Exercise prompt
Keep the pictures out, please, and set down every record exactly.

Segment Start: Task data

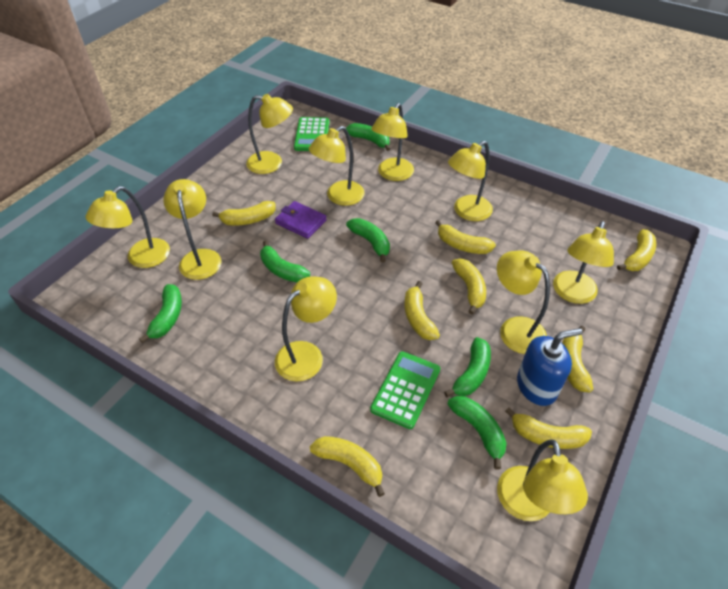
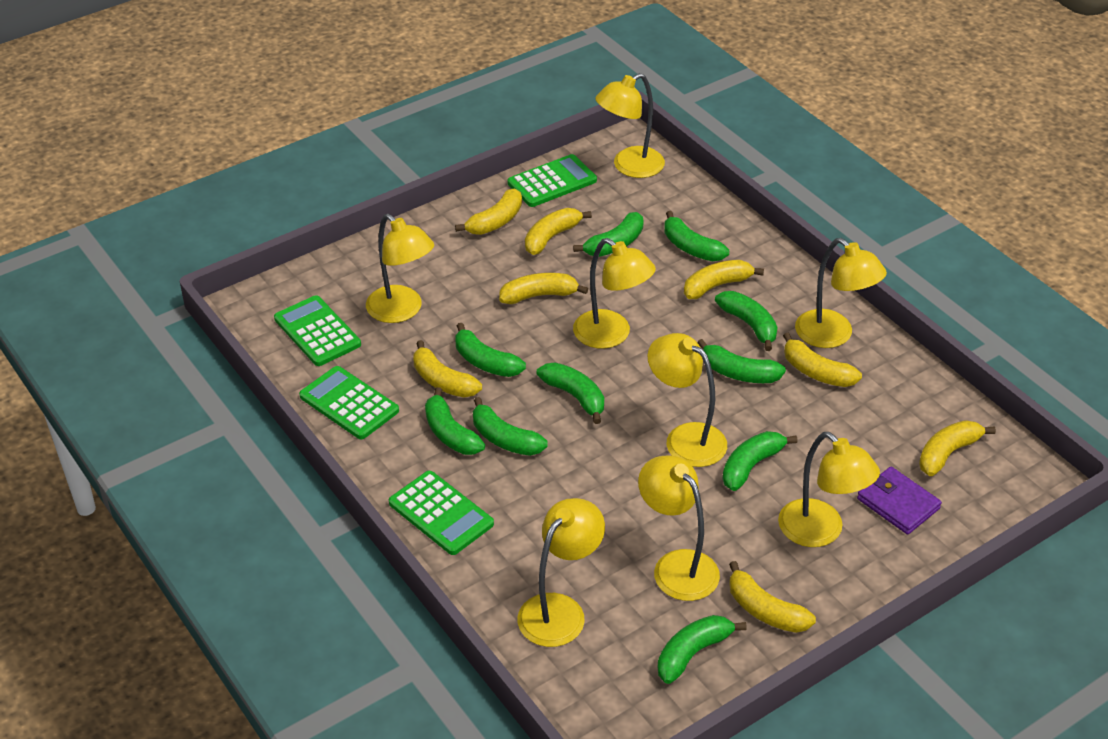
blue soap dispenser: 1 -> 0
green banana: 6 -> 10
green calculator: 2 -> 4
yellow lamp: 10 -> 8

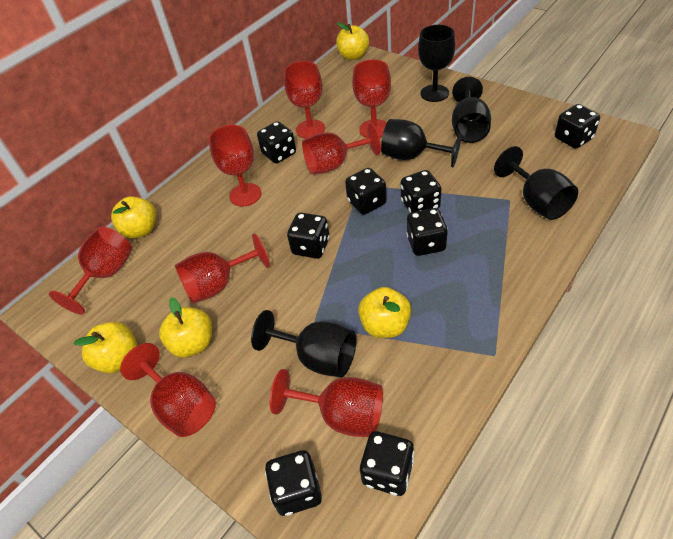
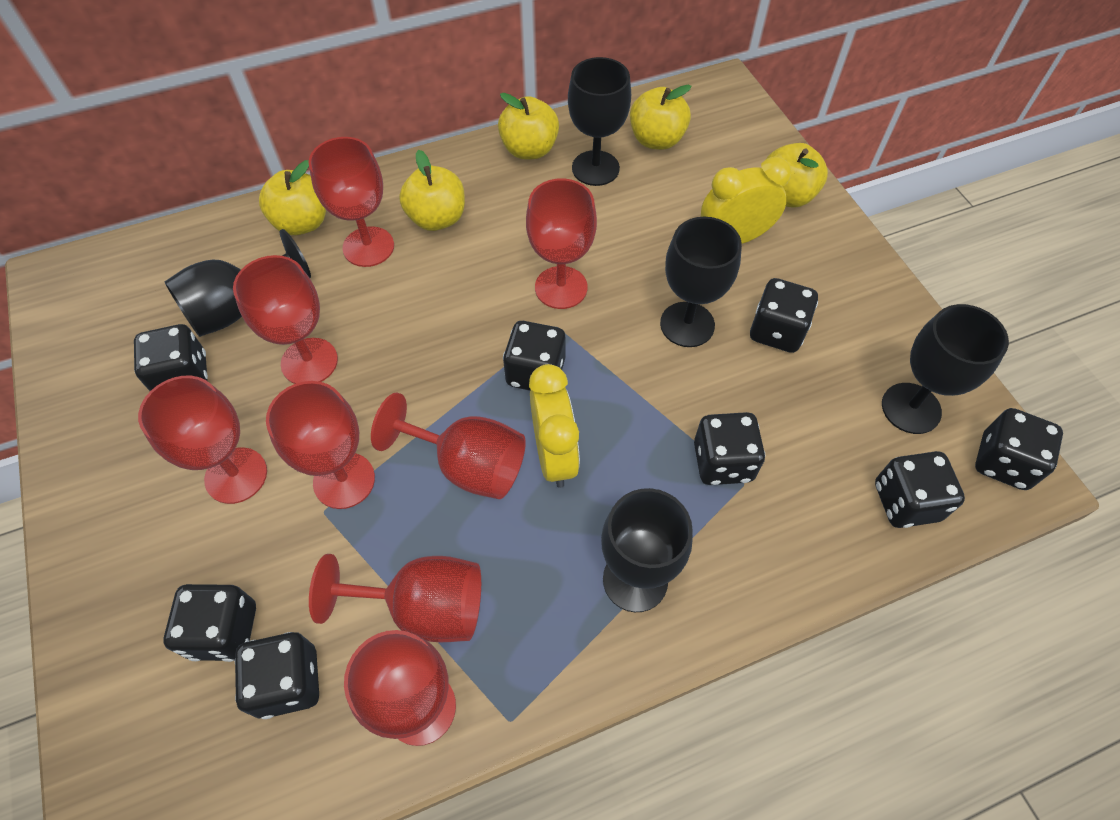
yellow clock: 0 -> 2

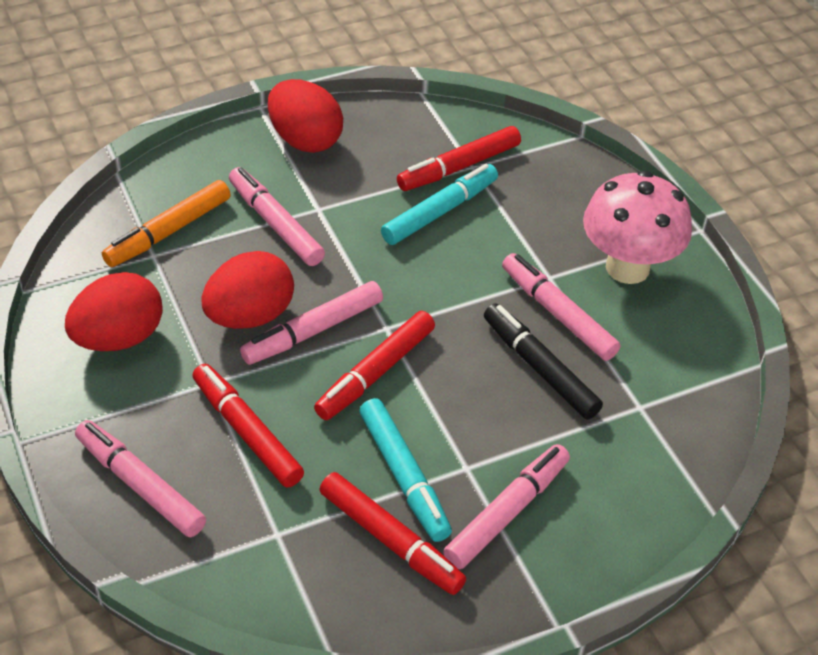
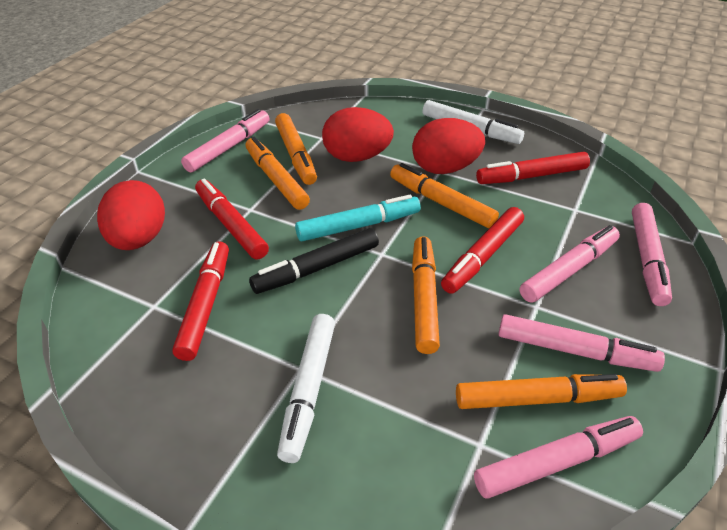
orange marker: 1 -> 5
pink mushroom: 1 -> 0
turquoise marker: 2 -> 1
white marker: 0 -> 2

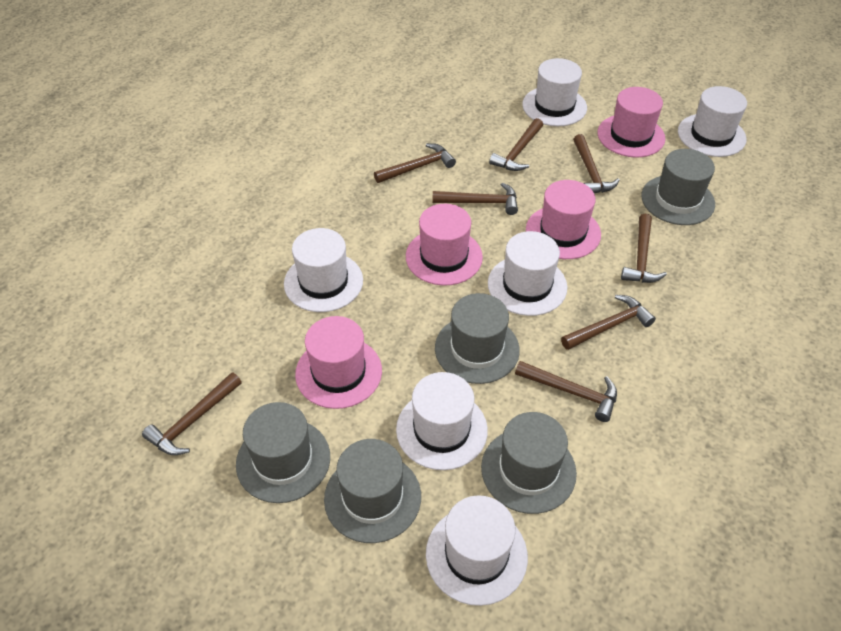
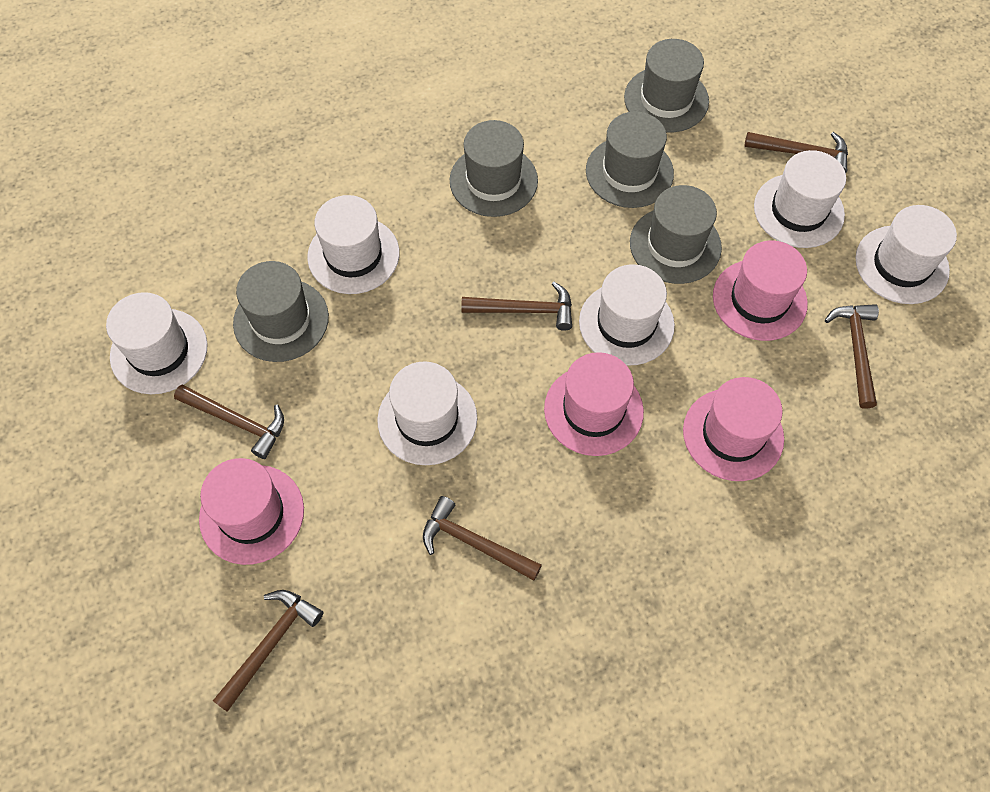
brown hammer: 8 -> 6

Segment End: Task data

Task output
blue soap dispenser: 1 -> 0
green banana: 6 -> 10
green calculator: 2 -> 4
yellow lamp: 10 -> 8

yellow clock: 0 -> 2

orange marker: 1 -> 5
pink mushroom: 1 -> 0
turquoise marker: 2 -> 1
white marker: 0 -> 2

brown hammer: 8 -> 6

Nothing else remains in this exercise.